◆ YOUR GOAL: What lines in the data hold the string "turquoise"? Show them.

◆ RAW DATA:
○ ○ ○
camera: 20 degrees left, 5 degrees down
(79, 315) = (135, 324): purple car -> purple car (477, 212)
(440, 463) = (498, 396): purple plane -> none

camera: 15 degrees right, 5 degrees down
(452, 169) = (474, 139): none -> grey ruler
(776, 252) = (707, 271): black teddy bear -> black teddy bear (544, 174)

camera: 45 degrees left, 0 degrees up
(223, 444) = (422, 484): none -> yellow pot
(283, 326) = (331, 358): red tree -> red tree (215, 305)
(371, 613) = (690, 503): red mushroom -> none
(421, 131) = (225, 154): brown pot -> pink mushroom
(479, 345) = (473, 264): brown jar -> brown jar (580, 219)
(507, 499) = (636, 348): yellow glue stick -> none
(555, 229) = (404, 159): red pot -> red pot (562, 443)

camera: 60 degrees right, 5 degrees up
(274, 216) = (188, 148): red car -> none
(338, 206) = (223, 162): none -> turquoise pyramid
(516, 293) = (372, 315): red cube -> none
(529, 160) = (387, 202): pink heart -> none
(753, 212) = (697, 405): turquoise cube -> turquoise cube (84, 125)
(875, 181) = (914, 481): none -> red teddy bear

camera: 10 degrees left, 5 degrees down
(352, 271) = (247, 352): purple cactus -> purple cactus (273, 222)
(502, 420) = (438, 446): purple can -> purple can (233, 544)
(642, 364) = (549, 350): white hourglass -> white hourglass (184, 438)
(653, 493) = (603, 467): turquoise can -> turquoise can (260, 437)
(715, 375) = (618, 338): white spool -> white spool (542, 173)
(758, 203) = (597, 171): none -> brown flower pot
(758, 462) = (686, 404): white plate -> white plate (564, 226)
○ ○ ○
◆ RESPONSE:
(338, 206) = (223, 162): none -> turquoise pyramid
(753, 212) = (697, 405): turquoise cube -> turquoise cube (84, 125)
(653, 493) = (603, 467): turquoise can -> turquoise can (260, 437)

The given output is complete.